> **Work order**: Go line by line through the data below and work out how many lines contain "minus"; the answer is that number alone.

Version comparison data:

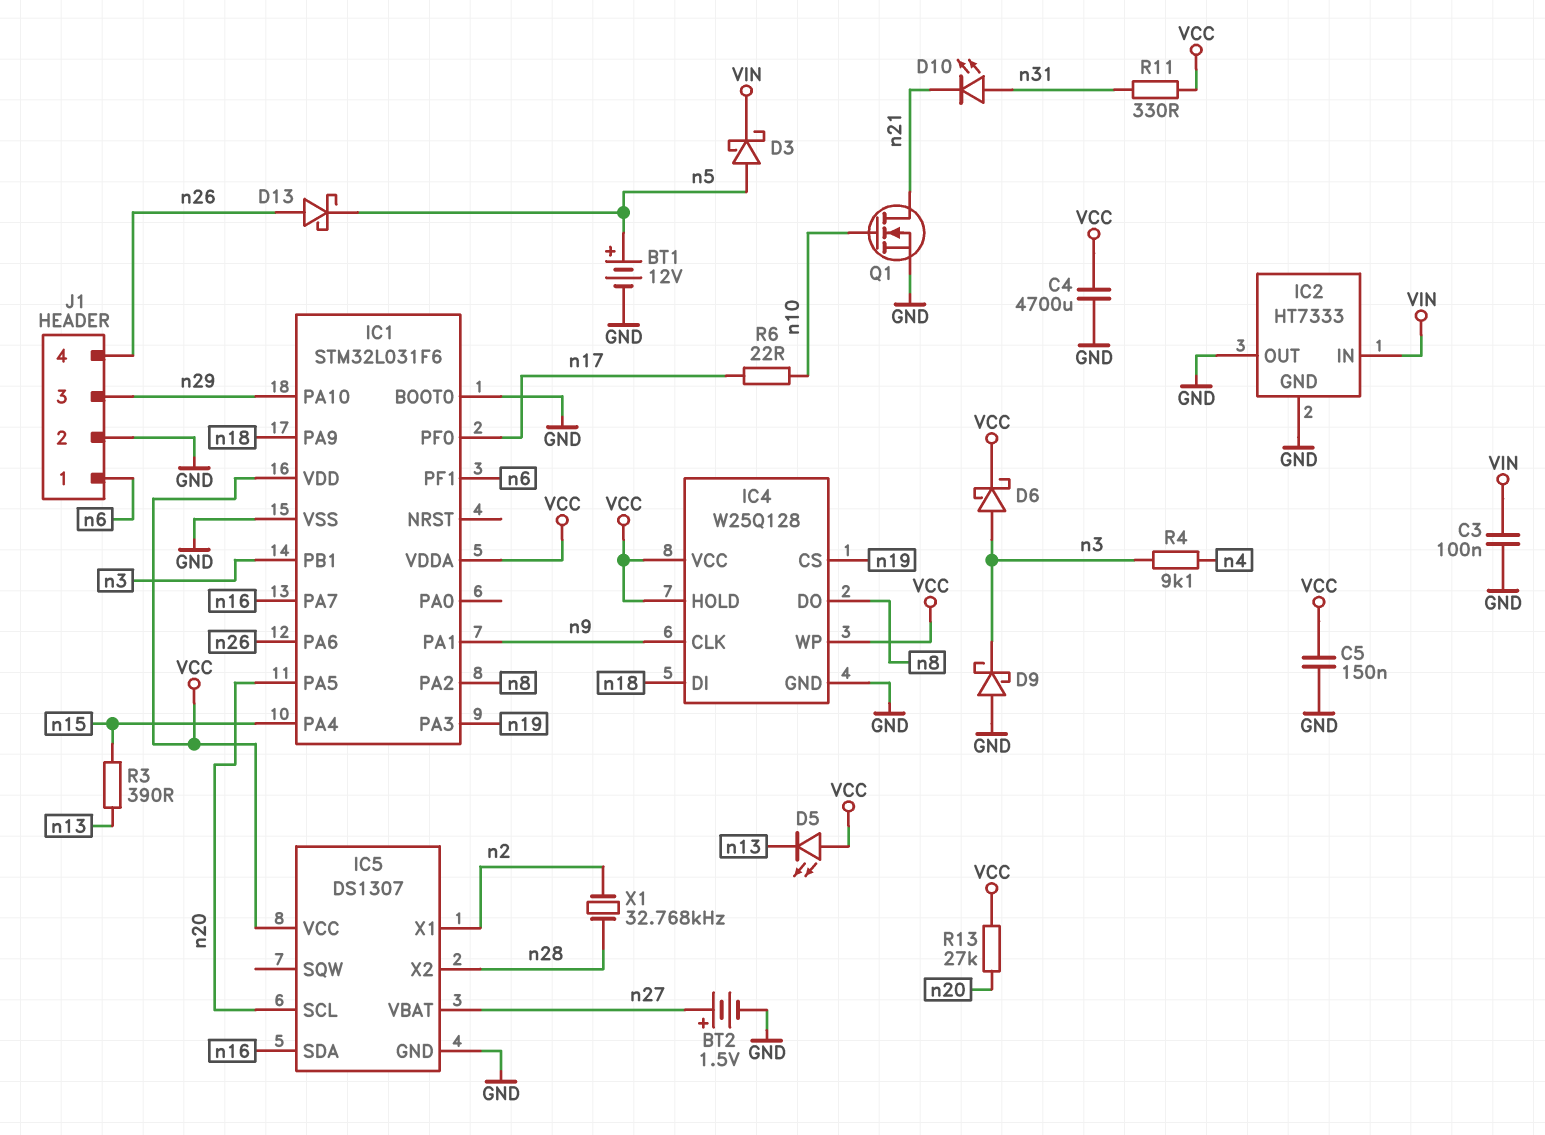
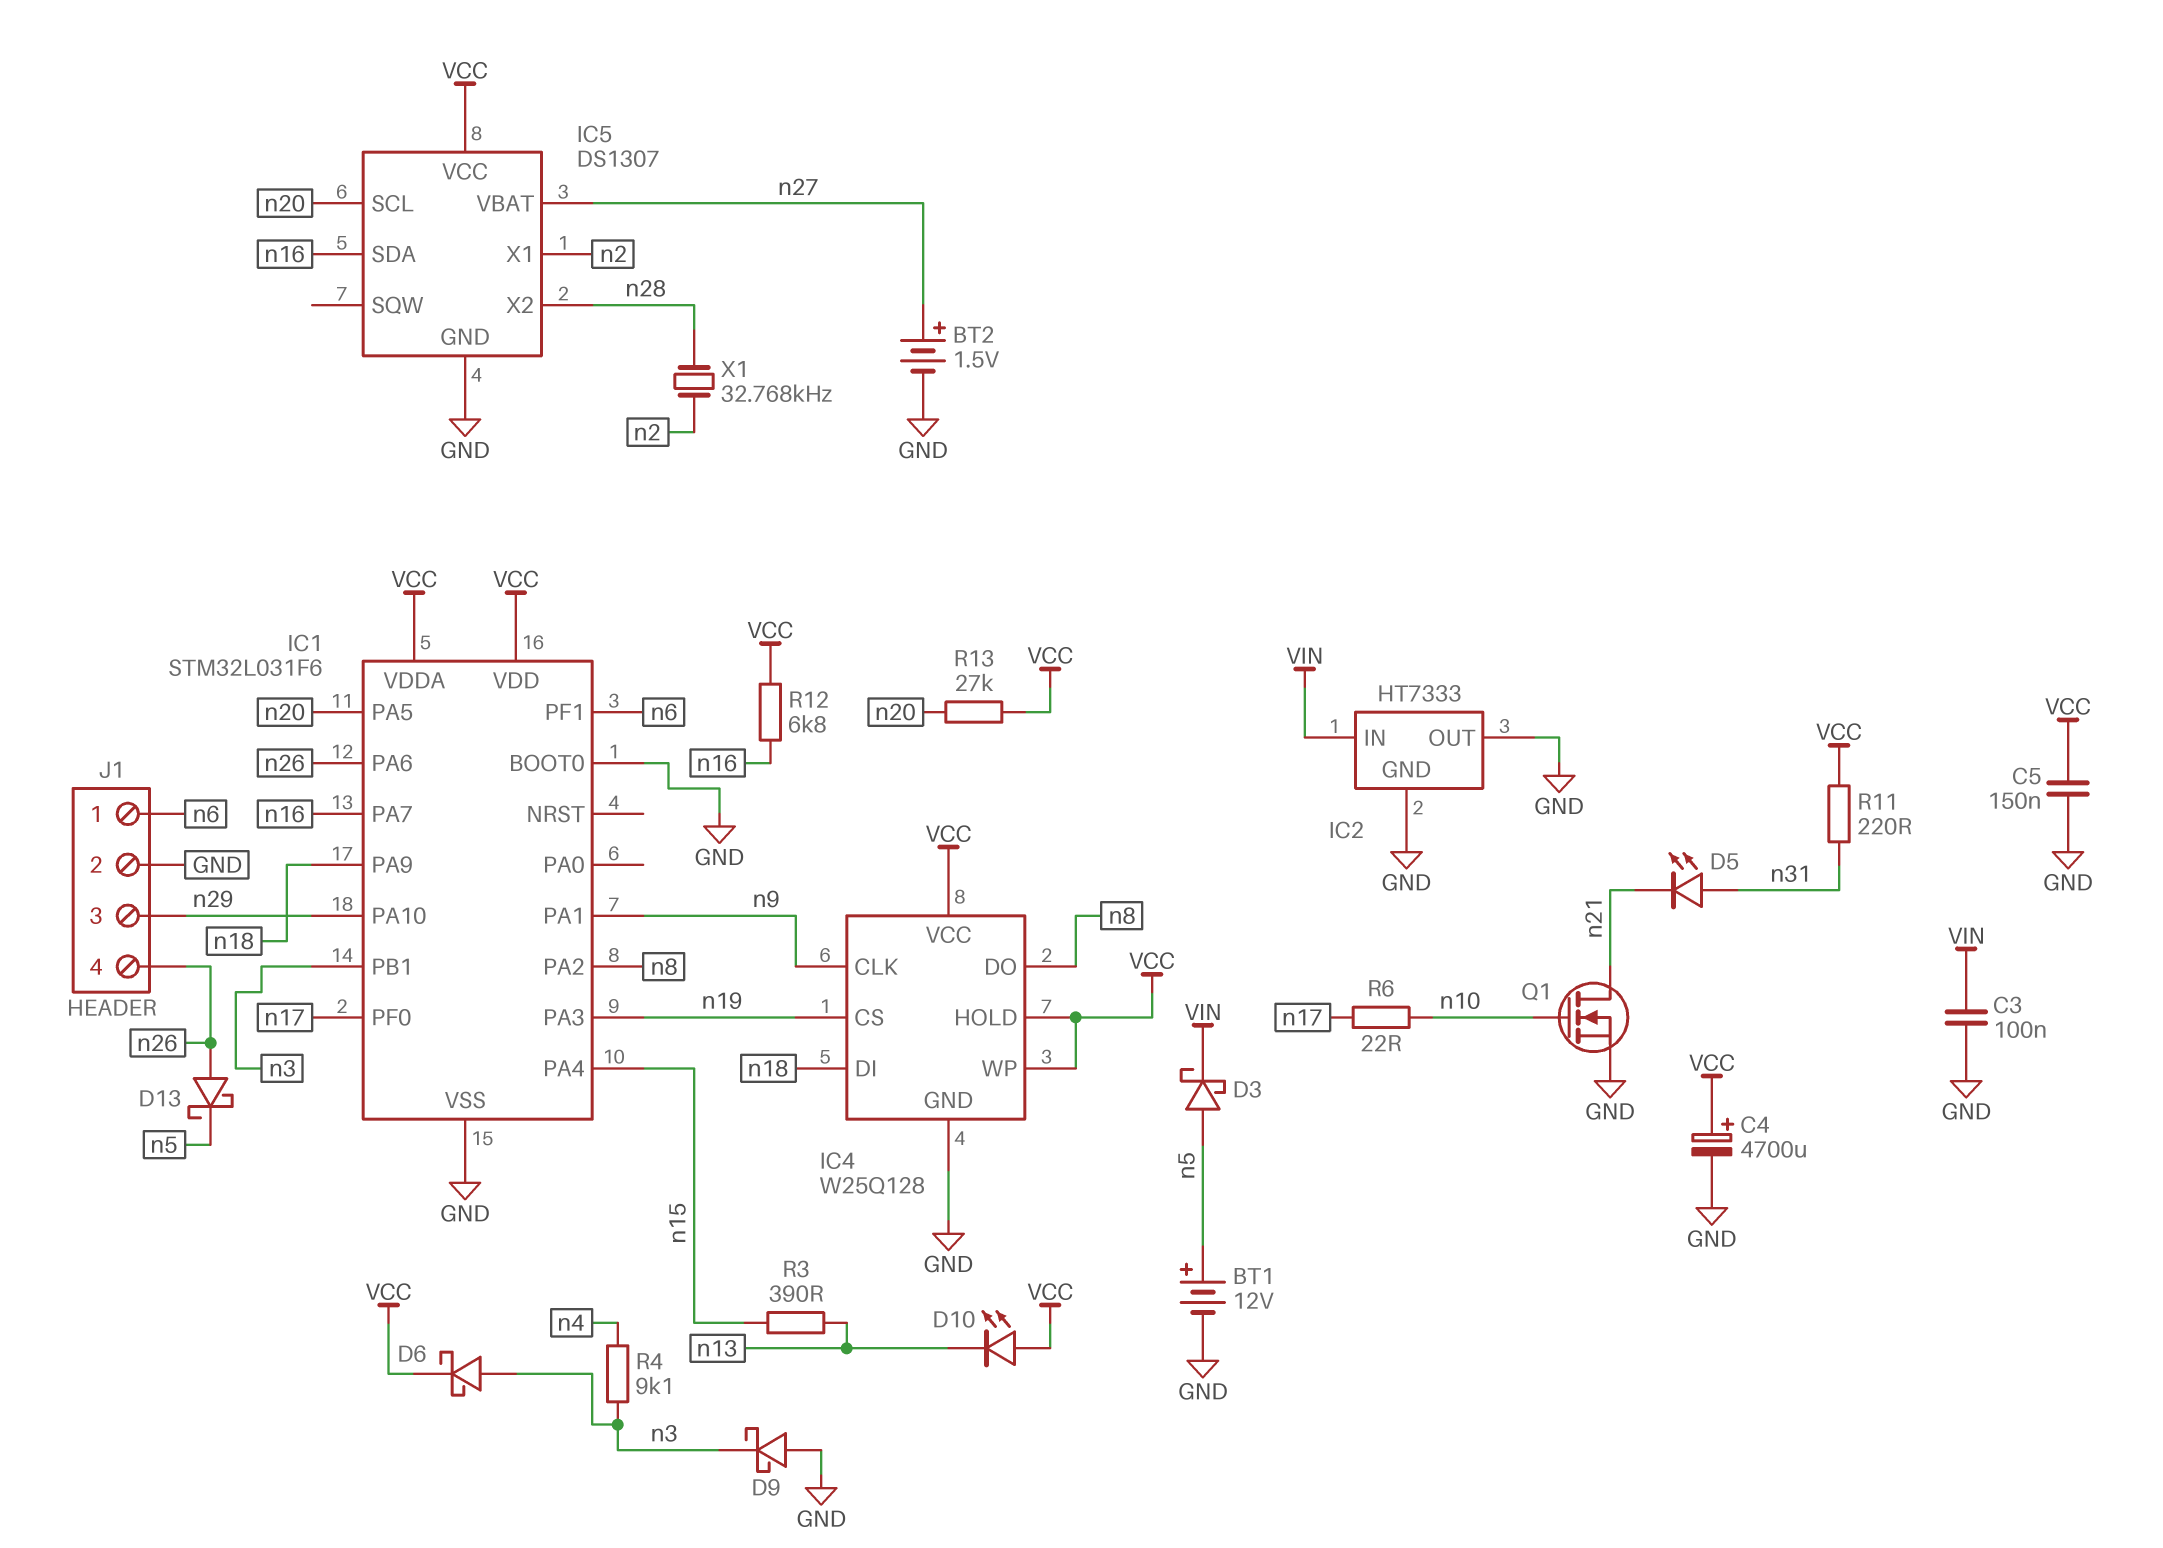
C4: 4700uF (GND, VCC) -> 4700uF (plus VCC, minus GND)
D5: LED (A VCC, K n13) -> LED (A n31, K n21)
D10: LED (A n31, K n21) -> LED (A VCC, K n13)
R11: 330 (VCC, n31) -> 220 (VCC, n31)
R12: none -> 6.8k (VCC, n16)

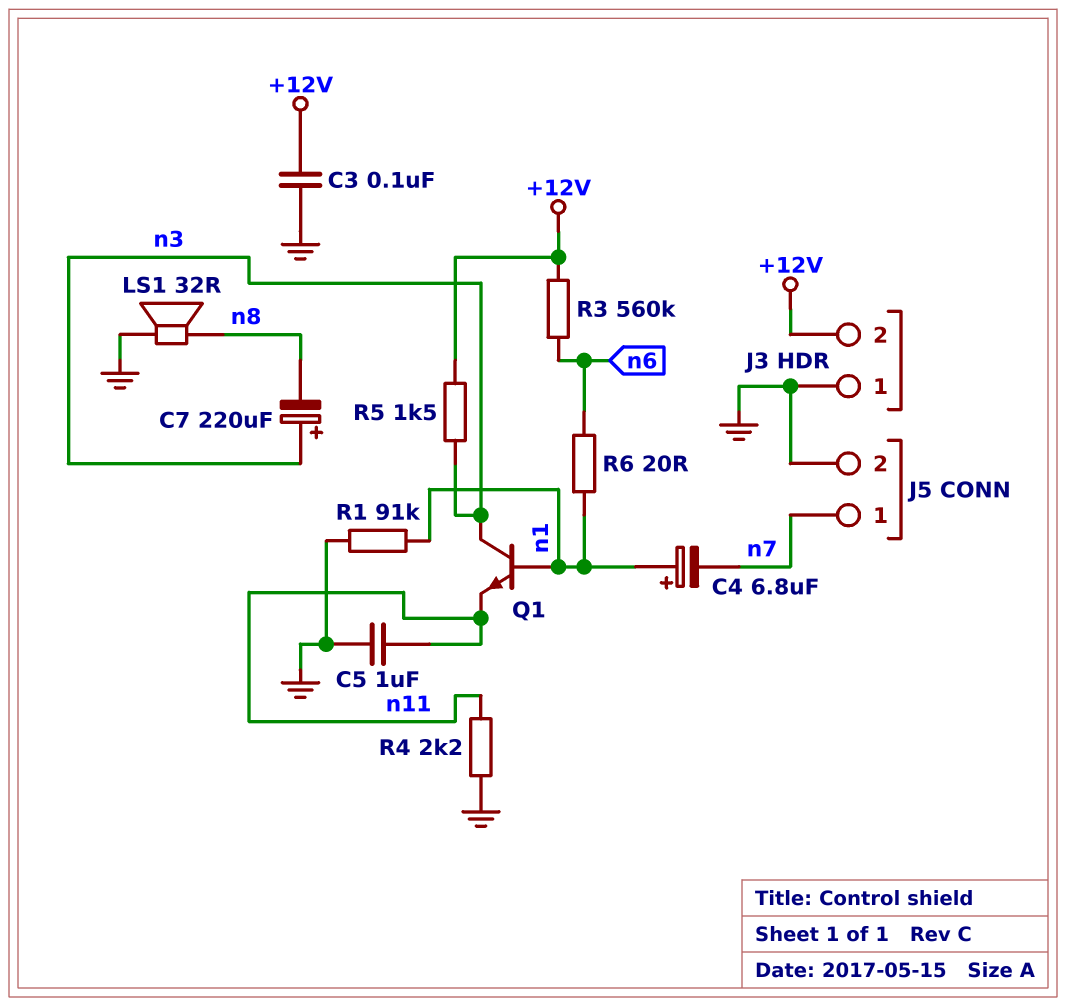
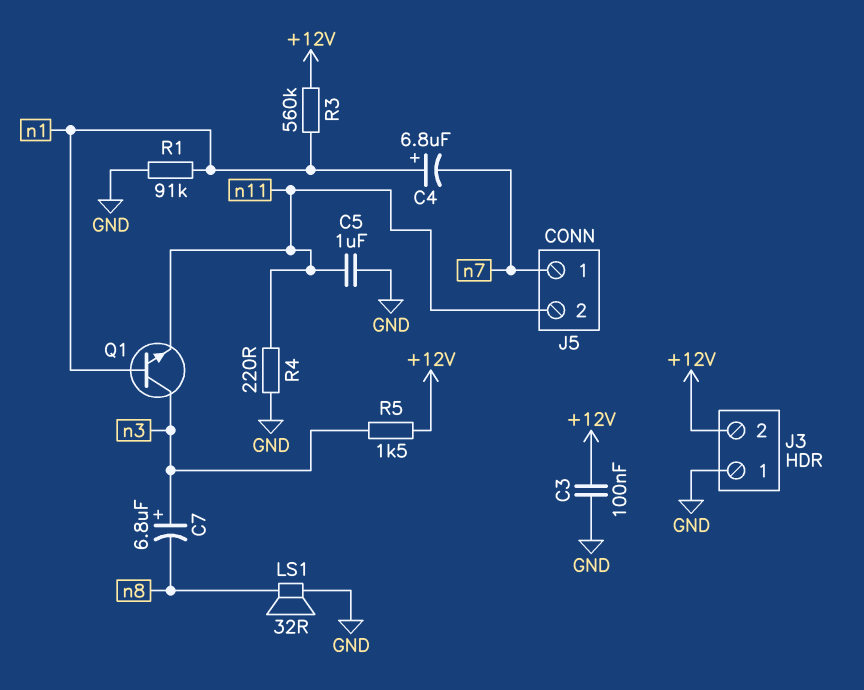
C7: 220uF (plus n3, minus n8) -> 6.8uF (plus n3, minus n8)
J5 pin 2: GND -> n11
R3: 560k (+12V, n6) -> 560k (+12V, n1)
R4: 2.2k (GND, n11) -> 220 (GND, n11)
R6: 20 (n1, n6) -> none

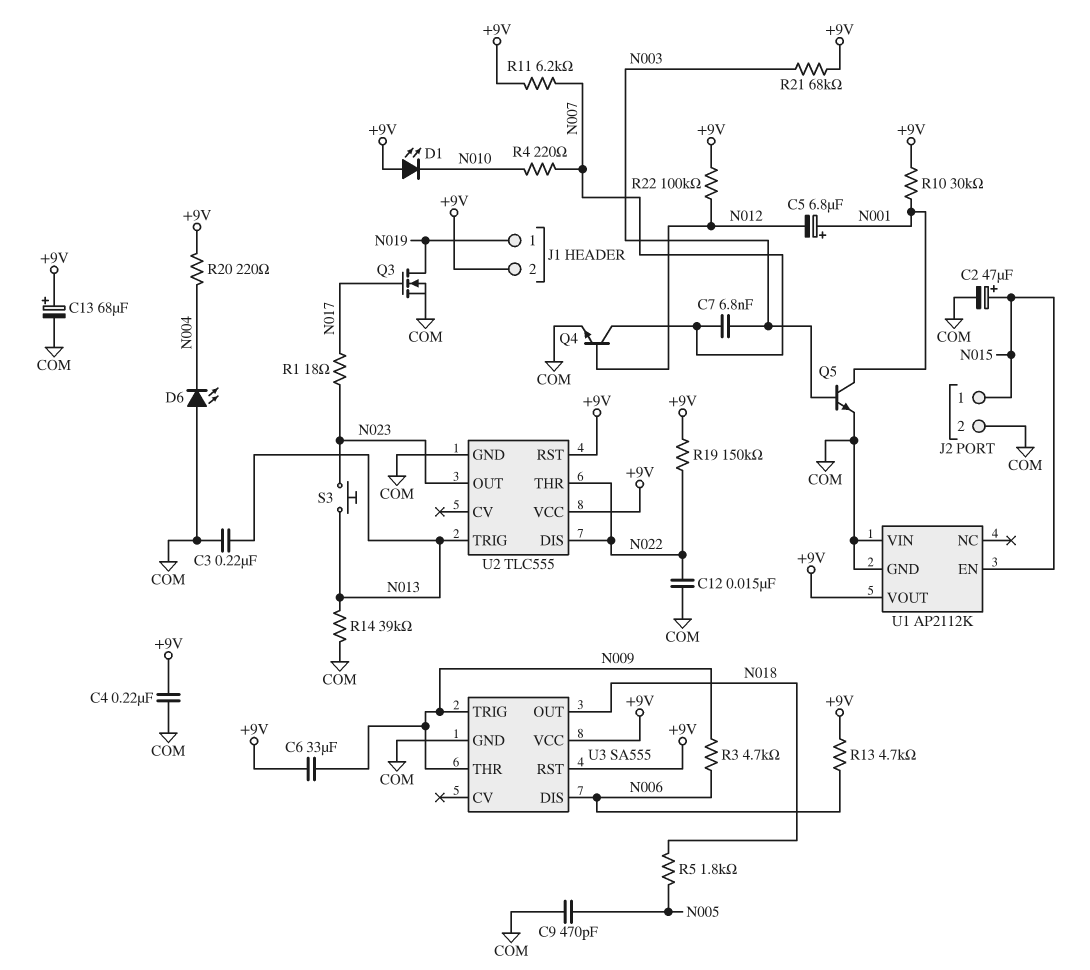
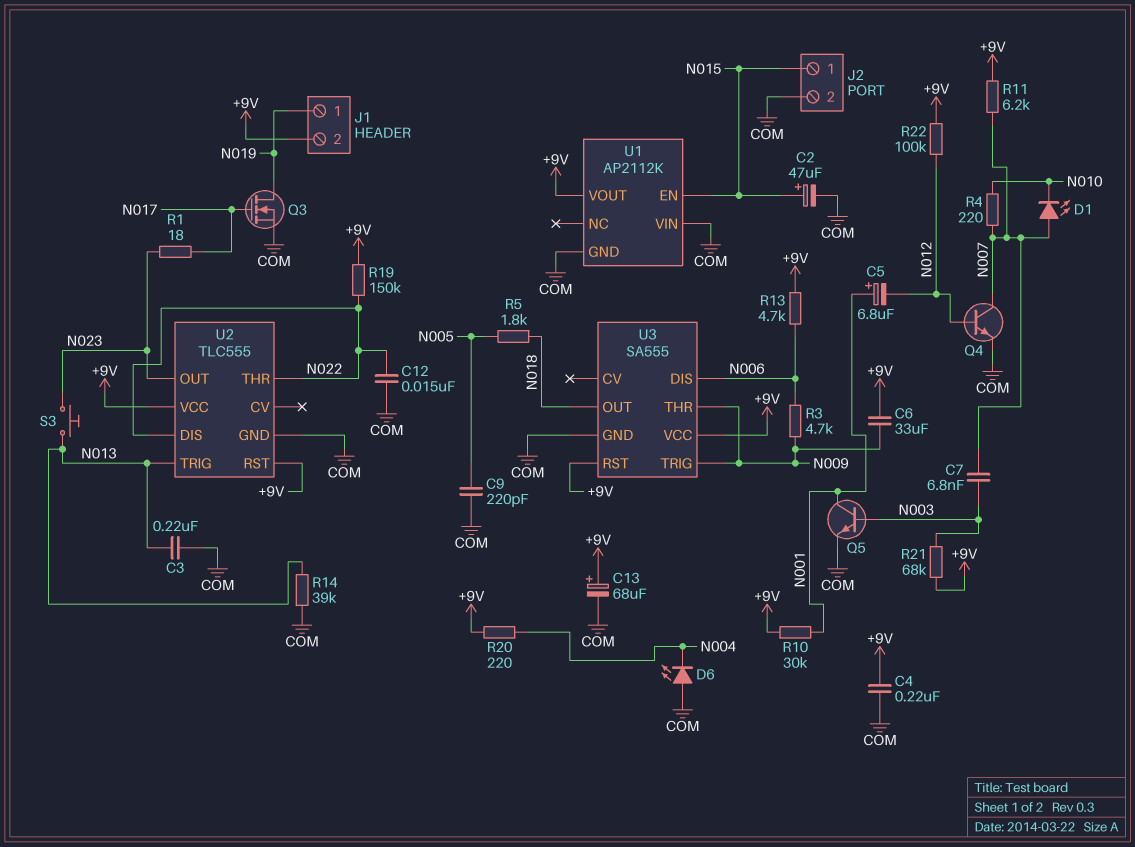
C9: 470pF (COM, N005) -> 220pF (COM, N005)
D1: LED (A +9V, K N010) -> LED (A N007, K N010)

> **Result of this task**: 2